ASSIGNMENT »
Repeat every entry word for word, skipping the pictures.

DATASET CONTENT »
++++++
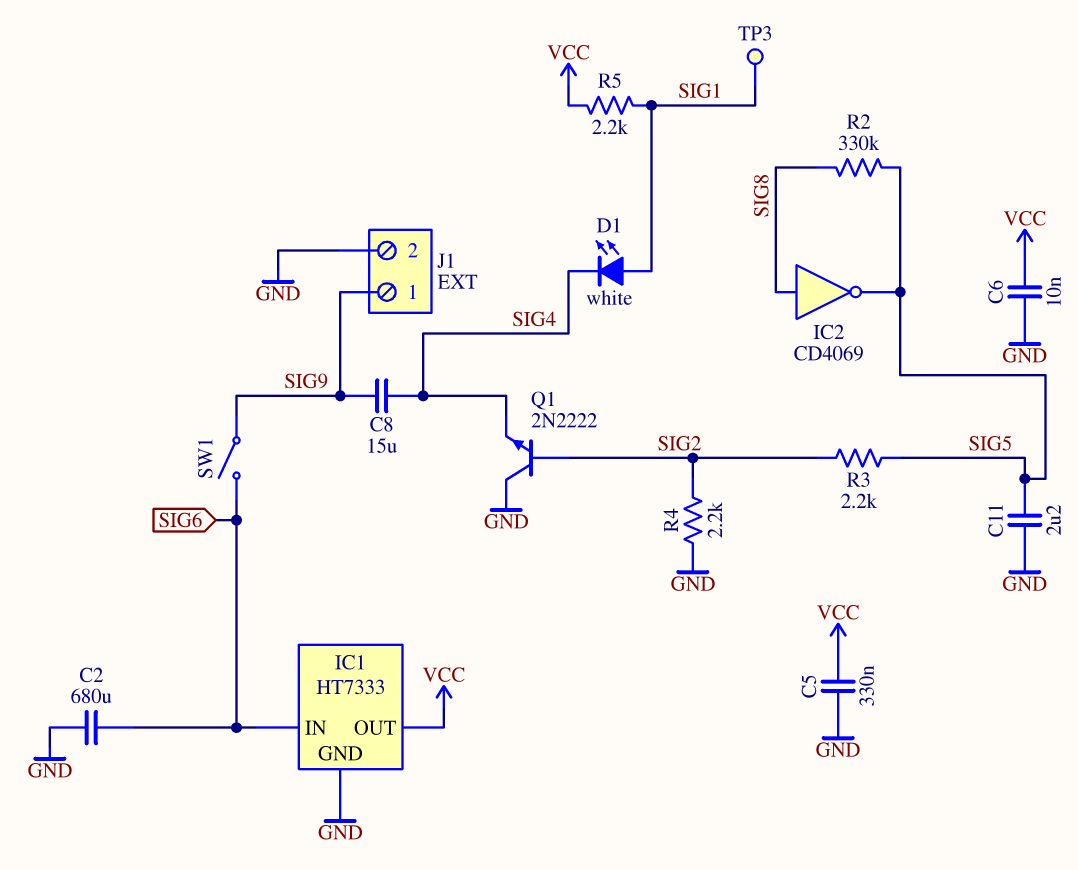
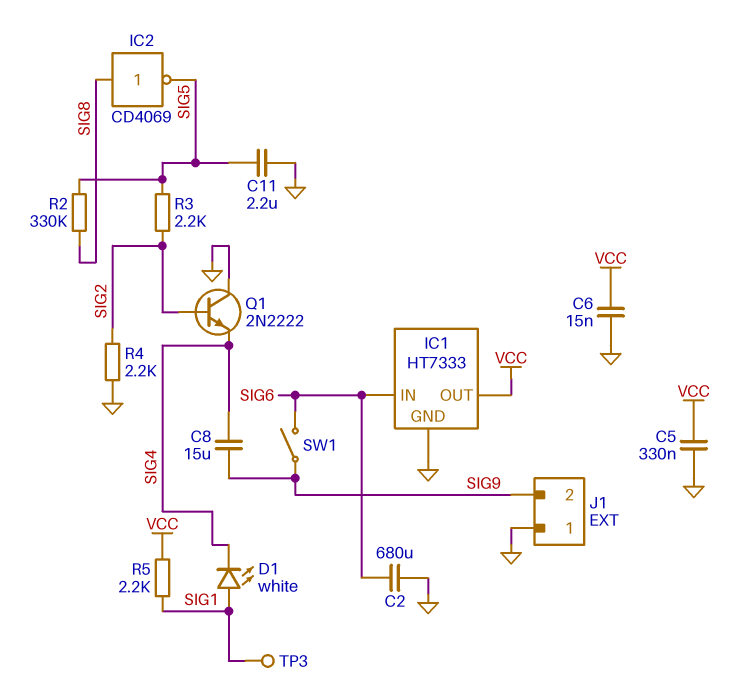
C6: 10nF (GND, VCC) -> 15nF (GND, VCC)
J1 pin 1: SIG9 -> GND
J1 pin 2: GND -> SIG9

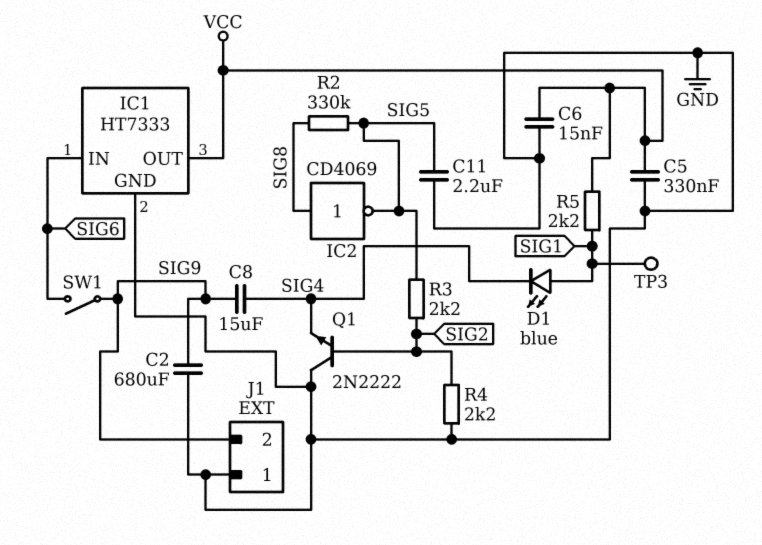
C2: 680uF (GND, SIG6) -> 680uF (GND, SIG9)
D1: LED white (A SIG1, K SIG4) -> LED blue (A SIG1, K SIG4)

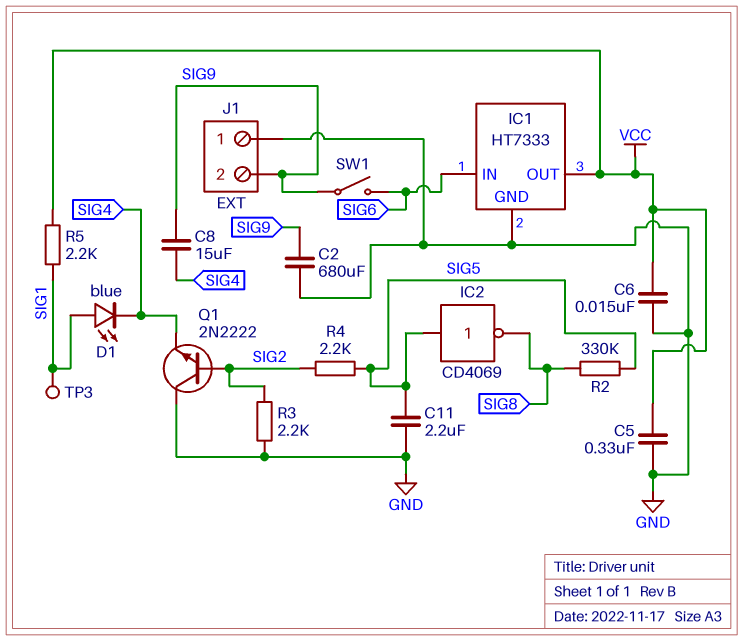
IC2: NOT CD4069 (in SIG8, out SIG5) -> NOT CD4069 (in SIG5, out SIG8)
R3: 2.2k (SIG2, SIG5) -> 2.2k (GND, SIG2)
R4: 2.2k (GND, SIG2) -> 2.2k (SIG2, SIG5)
++++++
RESULT FOR THIS EXERCISE »
C6: 10nF (GND, VCC) -> 15nF (GND, VCC)
J1 pin 1: SIG9 -> GND
J1 pin 2: GND -> SIG9

C2: 680uF (GND, SIG6) -> 680uF (GND, SIG9)
D1: LED white (A SIG1, K SIG4) -> LED blue (A SIG1, K SIG4)

IC2: NOT CD4069 (in SIG8, out SIG5) -> NOT CD4069 (in SIG5, out SIG8)
R3: 2.2k (SIG2, SIG5) -> 2.2k (GND, SIG2)
R4: 2.2k (GND, SIG2) -> 2.2k (SIG2, SIG5)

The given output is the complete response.